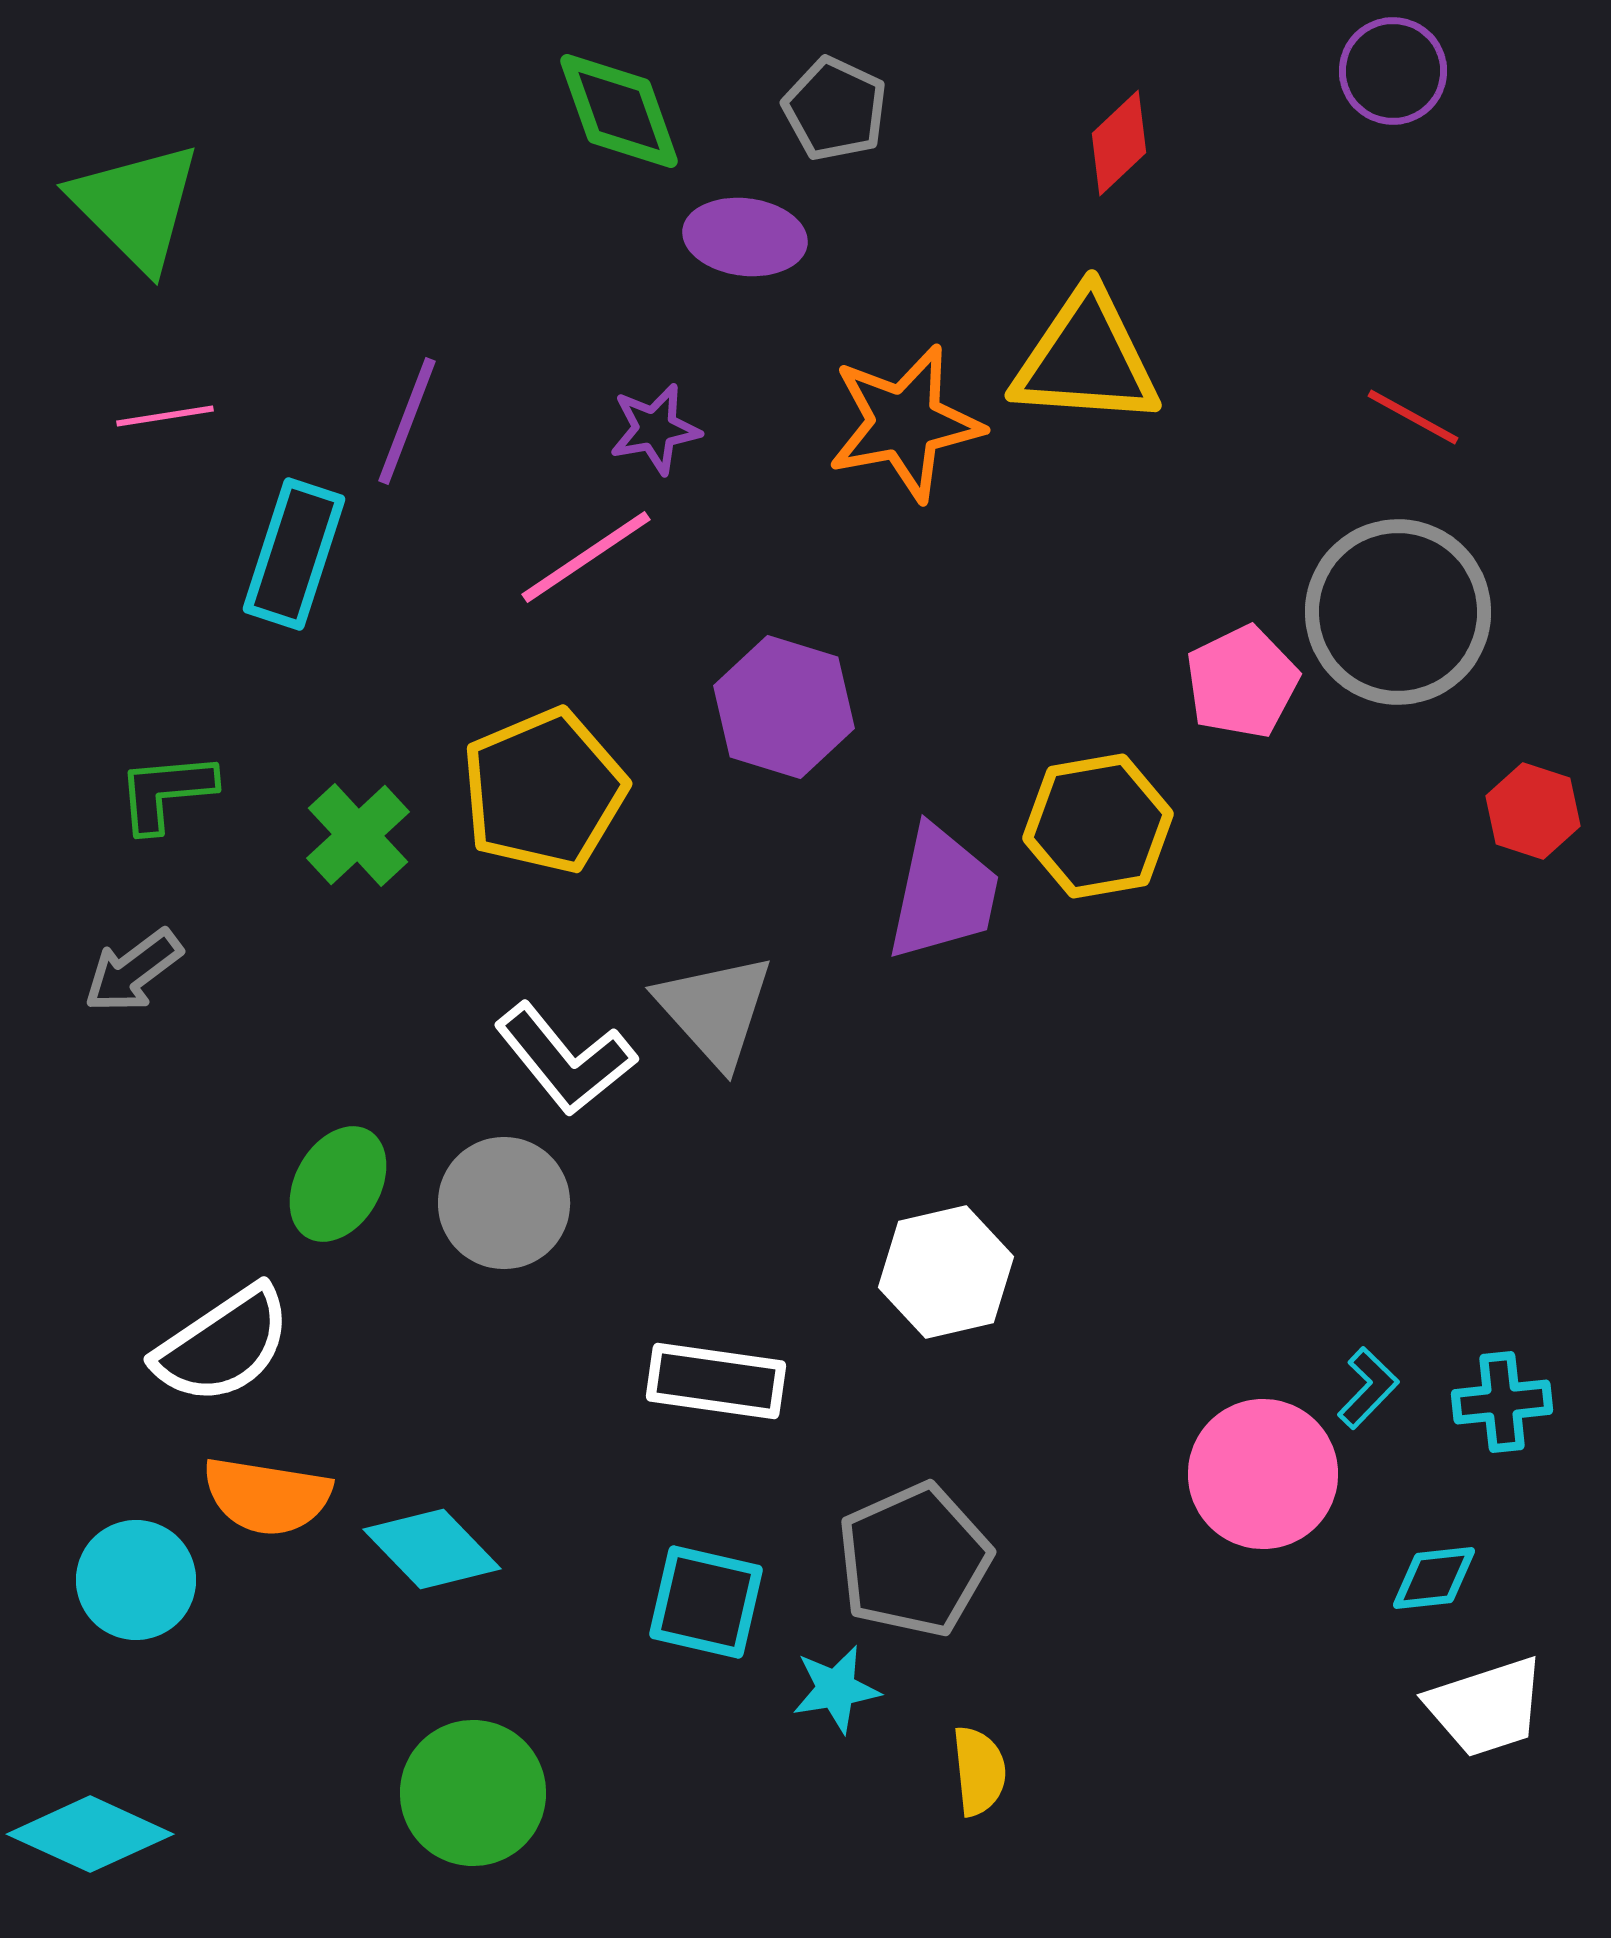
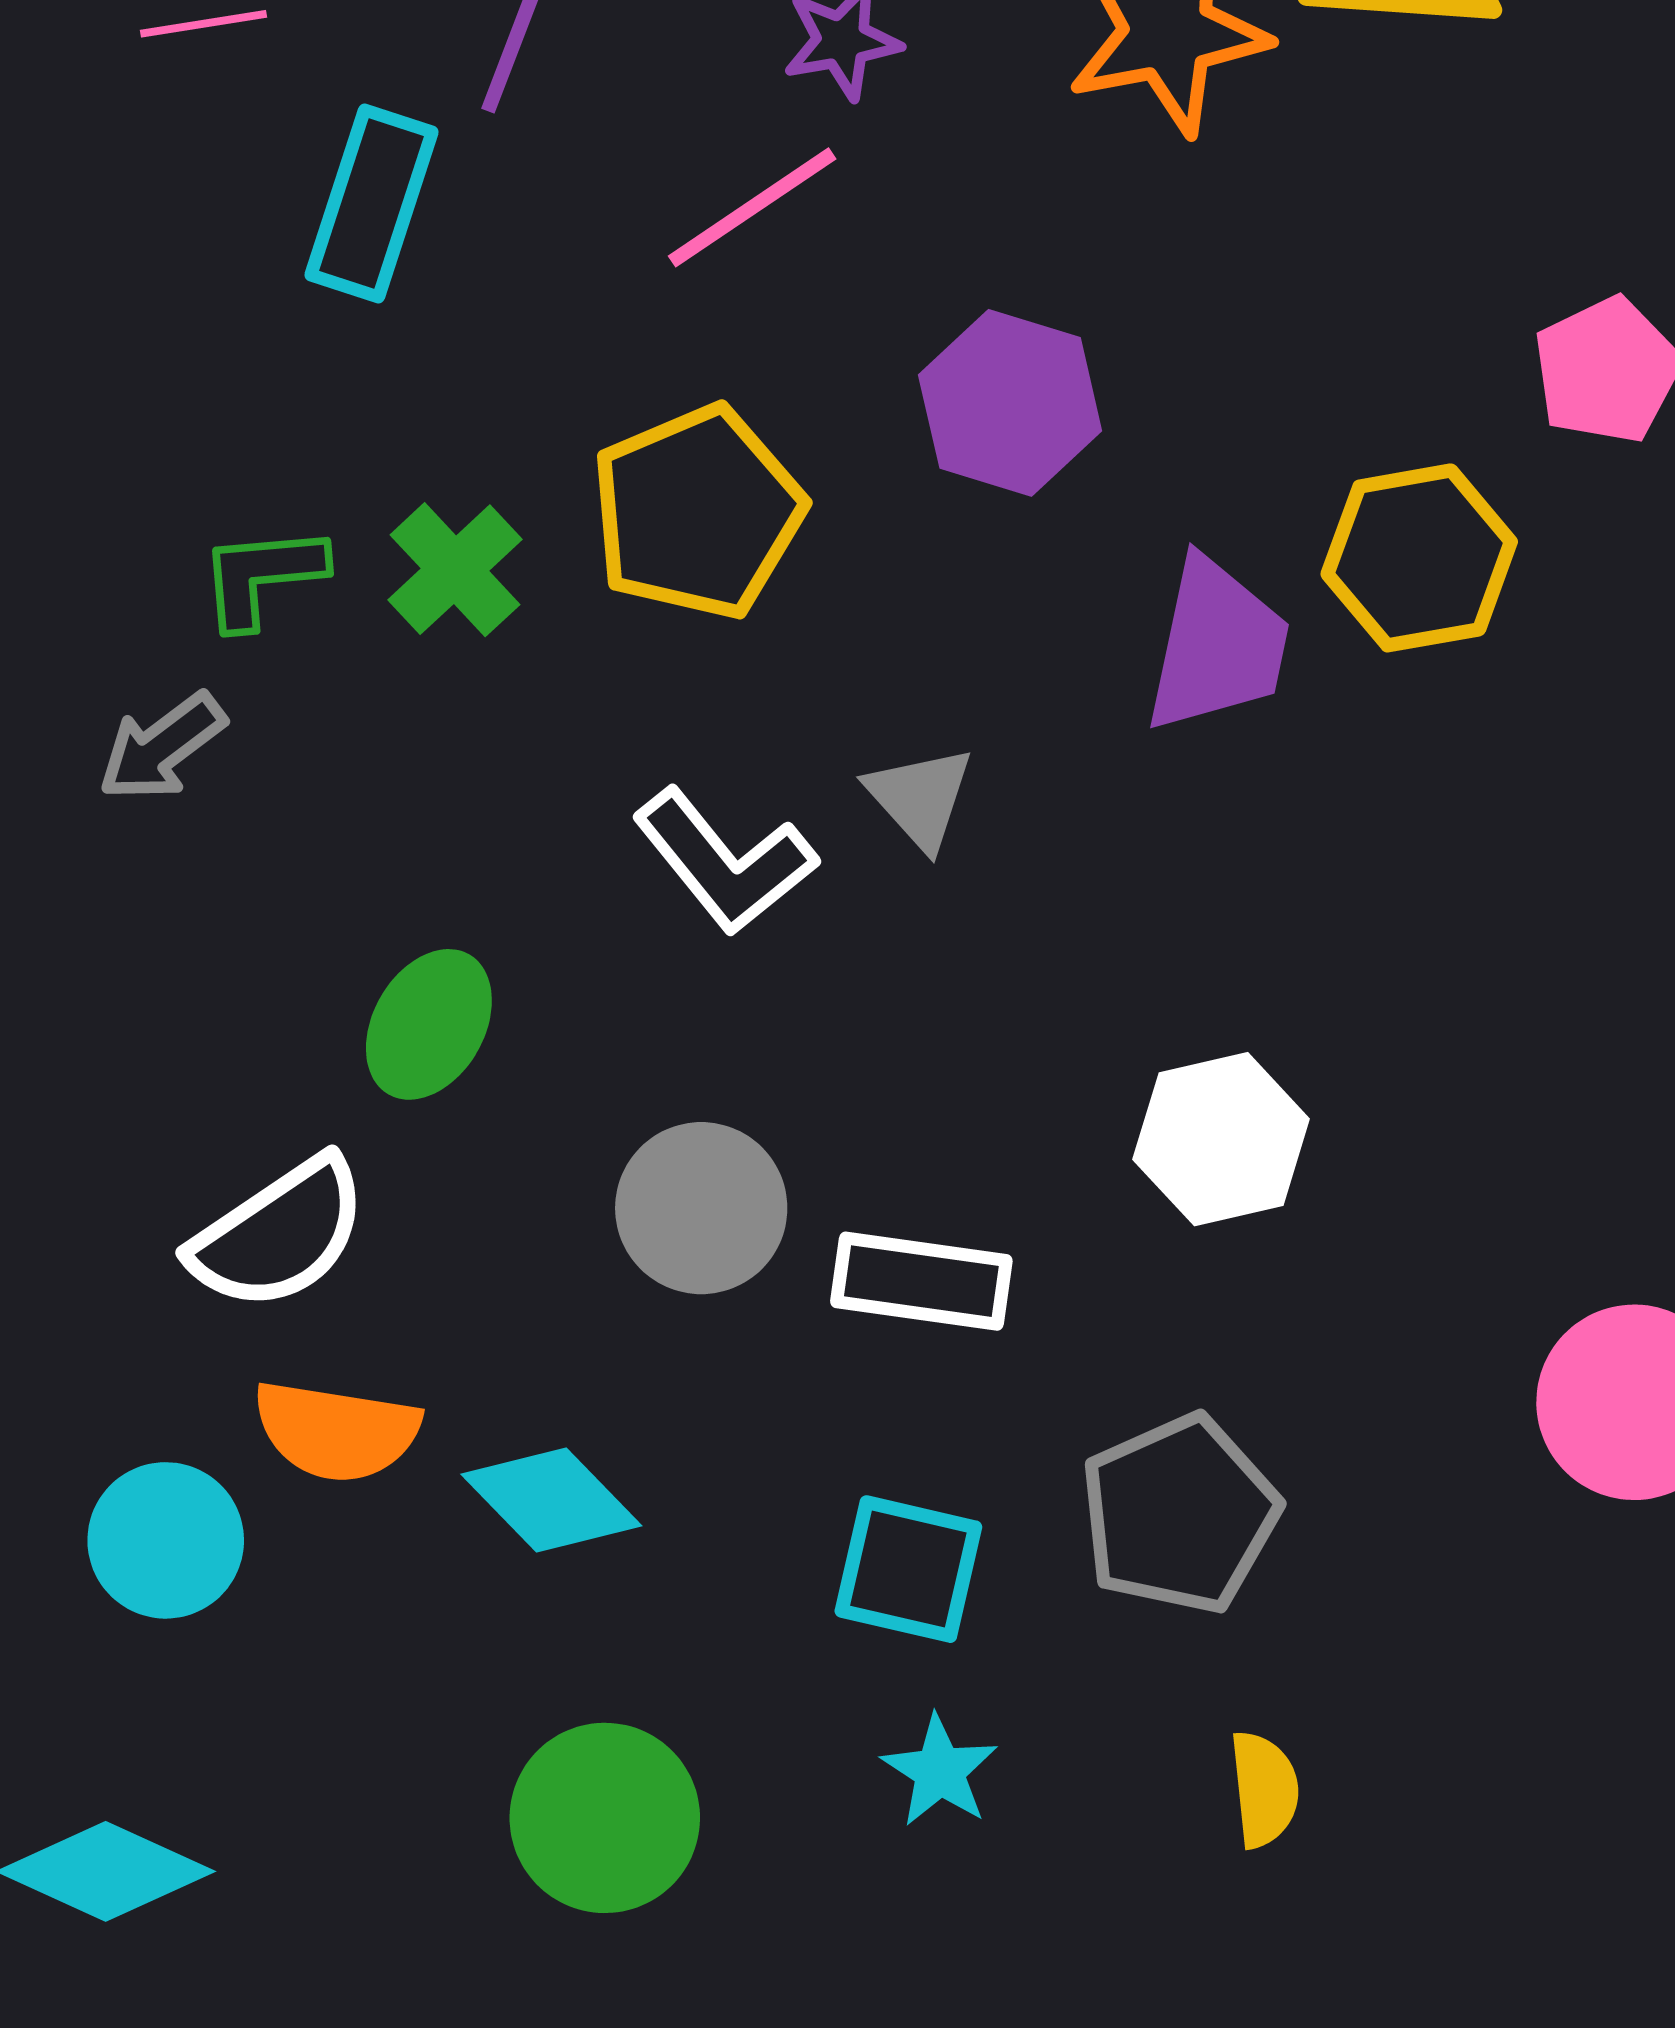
green L-shape: (166, 792) -> (262, 576), moved
gray triangle: (715, 1010) -> (920, 798), size x0.7
gray circle: (504, 1203) -> (701, 1208), moved
cyan star: (836, 1689) -> (940, 1771), moved, turned -30

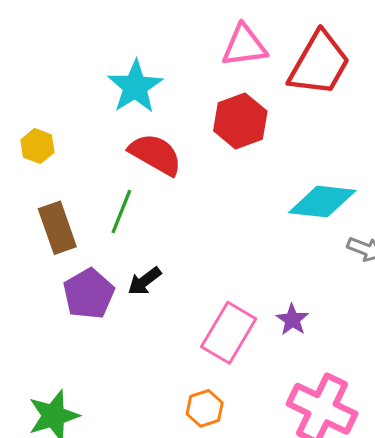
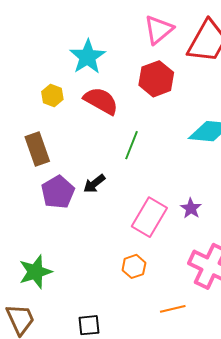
pink triangle: (244, 46) -> (159, 30), turned -32
yellow hexagon: (37, 146) -> (52, 96), moved
green line: (121, 212) -> (132, 145), moved

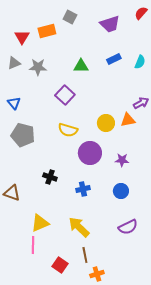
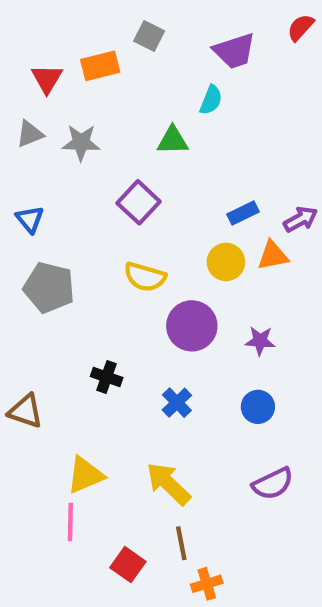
blue rectangle: (114, 59) -> (243, 213), moved
cyan semicircle: (140, 62) -> (211, 100), moved
blue cross: (83, 189) -> (177, 403), turned -32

_TASK_. What is needed is a word-for-word copy of the data, minus its pictures.

_EXERCISE OUTPUT_.
green L-shape: (166, 792) -> (262, 576), moved
gray triangle: (715, 1010) -> (920, 798), size x0.7
gray circle: (504, 1203) -> (701, 1208), moved
cyan star: (836, 1689) -> (940, 1771), moved, turned -30

pink triangle: (244, 46) -> (159, 30), turned -32
yellow hexagon: (37, 146) -> (52, 96), moved
green line: (121, 212) -> (132, 145), moved

blue rectangle: (114, 59) -> (243, 213), moved
cyan semicircle: (140, 62) -> (211, 100), moved
blue cross: (83, 189) -> (177, 403), turned -32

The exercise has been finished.